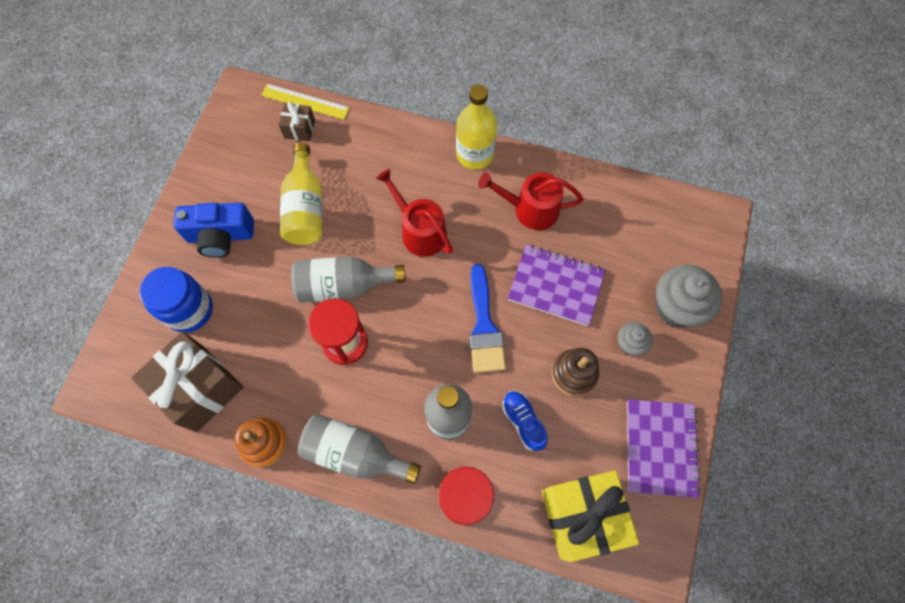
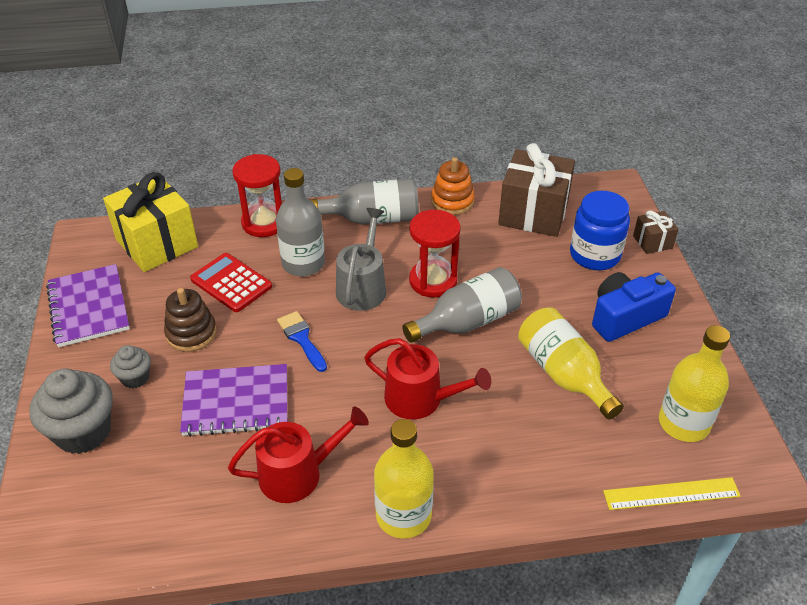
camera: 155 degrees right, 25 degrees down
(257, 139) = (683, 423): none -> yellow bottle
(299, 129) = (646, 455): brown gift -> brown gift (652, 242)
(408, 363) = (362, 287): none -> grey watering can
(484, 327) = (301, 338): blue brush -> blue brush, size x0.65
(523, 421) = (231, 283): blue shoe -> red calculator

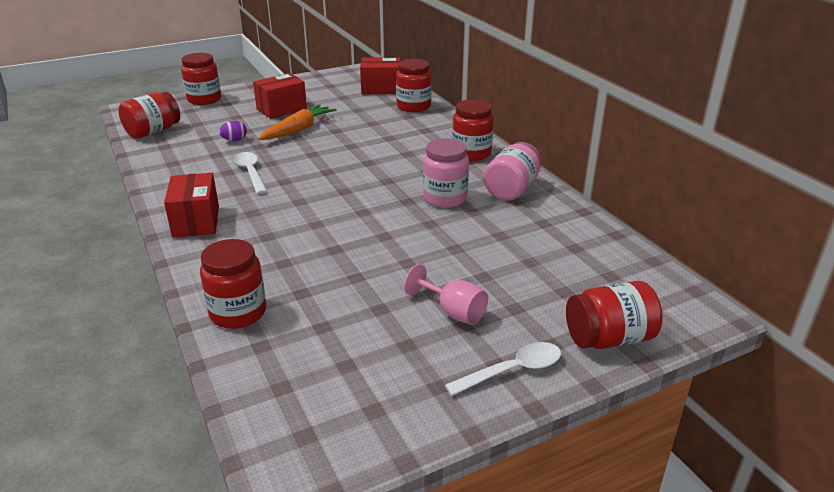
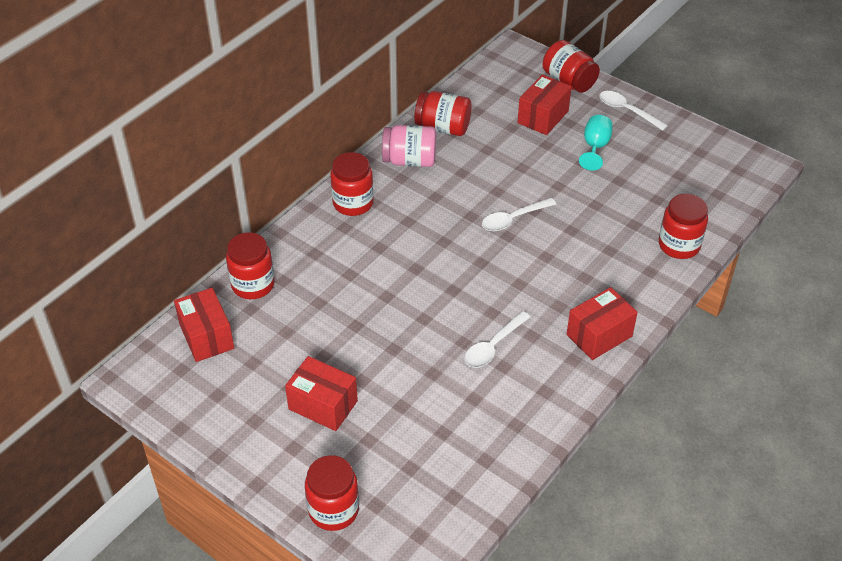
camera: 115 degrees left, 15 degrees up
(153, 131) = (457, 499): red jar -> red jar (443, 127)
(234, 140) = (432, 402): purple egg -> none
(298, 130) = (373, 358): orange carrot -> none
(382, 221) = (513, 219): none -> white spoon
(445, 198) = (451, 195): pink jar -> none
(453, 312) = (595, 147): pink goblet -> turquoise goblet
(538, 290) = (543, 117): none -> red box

------------------------------

- _Problem to work on_
An exact copy is needed of the closing lines of the entries above, counting from the one that contains "camera: 115 degrees left, 15 degrees up" and including it and the last.

- _Exercise response_
camera: 115 degrees left, 15 degrees up
(153, 131) = (457, 499): red jar -> red jar (443, 127)
(234, 140) = (432, 402): purple egg -> none
(298, 130) = (373, 358): orange carrot -> none
(382, 221) = (513, 219): none -> white spoon
(445, 198) = (451, 195): pink jar -> none
(453, 312) = (595, 147): pink goblet -> turquoise goblet
(538, 290) = (543, 117): none -> red box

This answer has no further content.